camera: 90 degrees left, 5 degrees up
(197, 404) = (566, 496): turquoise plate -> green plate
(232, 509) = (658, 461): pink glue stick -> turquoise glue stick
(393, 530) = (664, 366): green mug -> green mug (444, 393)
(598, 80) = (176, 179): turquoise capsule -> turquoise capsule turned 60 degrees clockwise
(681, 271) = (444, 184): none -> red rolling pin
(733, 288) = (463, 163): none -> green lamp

--

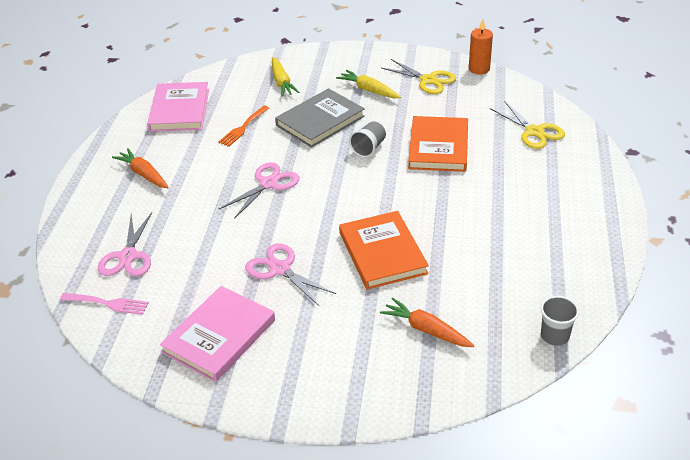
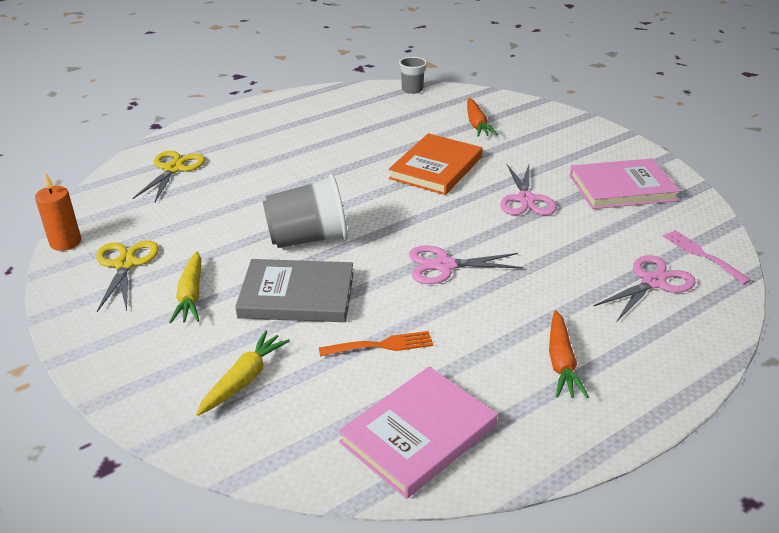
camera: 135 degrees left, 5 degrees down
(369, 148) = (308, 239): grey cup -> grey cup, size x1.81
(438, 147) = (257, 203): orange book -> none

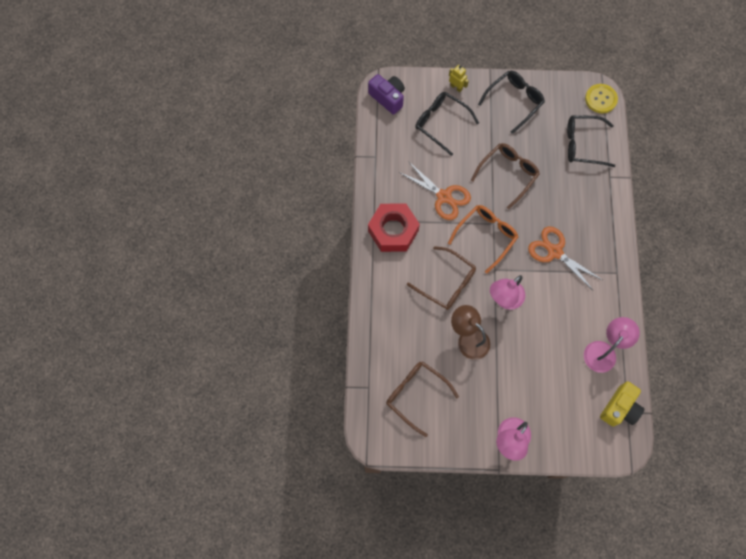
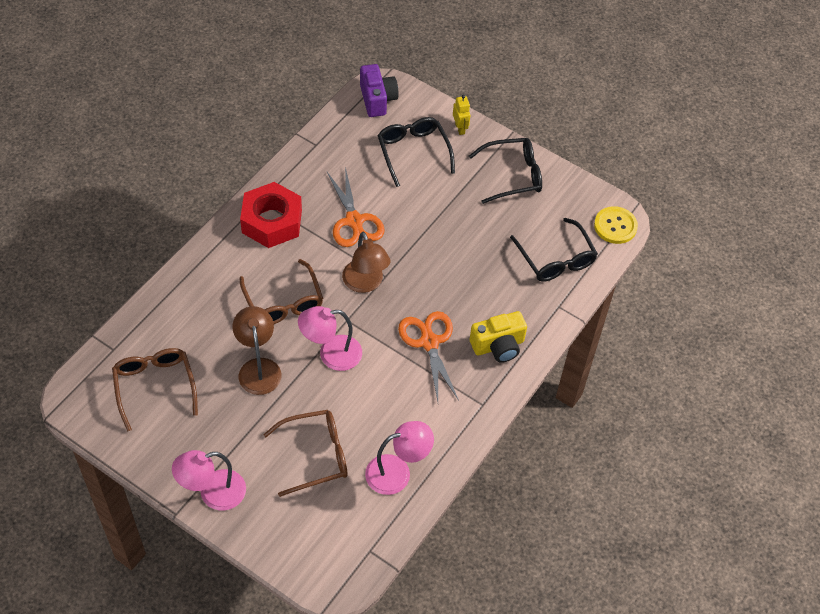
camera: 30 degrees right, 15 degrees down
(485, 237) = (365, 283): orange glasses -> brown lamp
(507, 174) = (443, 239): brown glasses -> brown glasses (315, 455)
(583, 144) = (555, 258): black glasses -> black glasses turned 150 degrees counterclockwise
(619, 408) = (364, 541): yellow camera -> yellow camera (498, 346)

...

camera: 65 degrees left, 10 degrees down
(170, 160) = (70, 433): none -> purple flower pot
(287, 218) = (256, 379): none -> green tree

- [Problem to solve] Using the listing above, copy exactly the line that contains "camera: 90 degrees left, 5 degrees up", the line that contains "(681, 271) = (444, 184): none", and each line that falls between them.

- [Answer for the task]
camera: 90 degrees left, 5 degrees up
(197, 404) = (566, 496): turquoise plate -> green plate
(232, 509) = (658, 461): pink glue stick -> turquoise glue stick
(393, 530) = (664, 366): green mug -> green mug (444, 393)
(598, 80) = (176, 179): turquoise capsule -> turquoise capsule turned 60 degrees clockwise
(681, 271) = (444, 184): none -> red rolling pin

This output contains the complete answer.